_What is being asked_
Please transcribe the data that follows, keeping every line exact.

_Data supplied_
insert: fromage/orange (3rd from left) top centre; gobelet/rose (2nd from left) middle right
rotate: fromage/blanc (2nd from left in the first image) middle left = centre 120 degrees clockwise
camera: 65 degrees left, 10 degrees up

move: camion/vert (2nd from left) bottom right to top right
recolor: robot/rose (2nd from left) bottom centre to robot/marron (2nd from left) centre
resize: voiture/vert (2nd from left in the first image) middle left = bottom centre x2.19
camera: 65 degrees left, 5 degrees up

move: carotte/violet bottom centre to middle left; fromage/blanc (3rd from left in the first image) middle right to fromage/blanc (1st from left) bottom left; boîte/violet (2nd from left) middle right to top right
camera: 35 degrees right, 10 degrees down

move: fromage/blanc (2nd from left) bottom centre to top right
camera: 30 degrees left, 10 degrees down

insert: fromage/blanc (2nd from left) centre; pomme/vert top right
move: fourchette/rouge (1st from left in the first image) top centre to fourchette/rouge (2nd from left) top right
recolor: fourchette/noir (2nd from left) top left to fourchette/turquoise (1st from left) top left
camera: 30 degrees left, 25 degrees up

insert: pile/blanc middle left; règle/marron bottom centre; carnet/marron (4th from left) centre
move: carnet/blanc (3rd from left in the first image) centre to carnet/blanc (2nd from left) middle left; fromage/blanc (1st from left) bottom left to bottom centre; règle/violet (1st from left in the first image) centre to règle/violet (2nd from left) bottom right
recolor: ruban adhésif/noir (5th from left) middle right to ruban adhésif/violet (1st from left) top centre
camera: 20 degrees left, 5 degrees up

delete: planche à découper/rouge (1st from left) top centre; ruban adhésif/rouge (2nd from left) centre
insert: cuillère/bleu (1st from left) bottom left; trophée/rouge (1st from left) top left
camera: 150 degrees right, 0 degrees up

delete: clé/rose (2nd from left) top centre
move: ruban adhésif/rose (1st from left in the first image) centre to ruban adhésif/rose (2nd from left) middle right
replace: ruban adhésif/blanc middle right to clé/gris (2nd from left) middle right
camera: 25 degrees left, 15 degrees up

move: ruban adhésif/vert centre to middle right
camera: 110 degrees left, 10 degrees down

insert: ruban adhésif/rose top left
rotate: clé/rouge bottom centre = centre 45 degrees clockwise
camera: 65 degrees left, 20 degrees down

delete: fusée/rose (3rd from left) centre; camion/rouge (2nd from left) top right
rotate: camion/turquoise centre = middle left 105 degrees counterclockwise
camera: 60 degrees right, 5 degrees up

_Answer for the task_
insert: fromage/orange (3rd from left) top centre; gobelet/rose (2nd from left) middle right
rotate: fromage/blanc (2nd from left in the first image) middle left = centre 120 degrees clockwise
camera: 65 degrees left, 10 degrees up

move: camion/vert (2nd from left) bottom right to top right
recolor: robot/rose (2nd from left) bottom centre to robot/marron (2nd from left) centre
resize: voiture/vert (2nd from left in the first image) middle left = bottom centre x2.19
camera: 65 degrees left, 5 degrees up

move: carotte/violet bottom centre to middle left; fromage/blanc (3rd from left in the first image) middle right to fromage/blanc (1st from left) bottom left; boîte/violet (2nd from left) middle right to top right
camera: 35 degrees right, 10 degrees down

move: fromage/blanc (2nd from left) bottom centre to top right
camera: 30 degrees left, 10 degrees down

insert: fromage/blanc (2nd from left) centre; pomme/vert top right
move: fourchette/rouge (1st from left in the first image) top centre to fourchette/rouge (2nd from left) top right
recolor: fourchette/noir (2nd from left) top left to fourchette/turquoise (1st from left) top left
camera: 30 degrees left, 25 degrees up

insert: pile/blanc middle left; règle/marron bottom centre; carnet/marron (4th from left) centre
move: carnet/blanc (3rd from left in the first image) centre to carnet/blanc (2nd from left) middle left; fromage/blanc (1st from left) bottom left to bottom centre; règle/violet (1st from left in the first image) centre to règle/violet (2nd from left) bottom right
recolor: ruban adhésif/noir (5th from left) middle right to ruban adhésif/violet (1st from left) top centre
camera: 20 degrees left, 5 degrees up

delete: planche à découper/rouge (1st from left) top centre; ruban adhésif/rouge (2nd from left) centre
insert: cuillère/bleu (1st from left) bottom left; trophée/rouge (1st from left) top left
camera: 150 degrees right, 0 degrees up

delete: clé/rose (2nd from left) top centre
move: ruban adhésif/rose (1st from left in the first image) centre to ruban adhésif/rose (2nd from left) middle right
replace: ruban adhésif/blanc middle right to clé/gris (2nd from left) middle right
camera: 25 degrees left, 15 degrees up

move: ruban adhésif/vert centre to middle right
camera: 110 degrees left, 10 degrees down

insert: ruban adhésif/rose top left
rotate: clé/rouge bottom centre = centre 45 degrees clockwise
camera: 65 degrees left, 20 degrees down

delete: fusée/rose (3rd from left) centre; camion/rouge (2nd from left) top right
rotate: camion/turquoise centre = middle left 105 degrees counterclockwise
camera: 60 degrees right, 5 degrees up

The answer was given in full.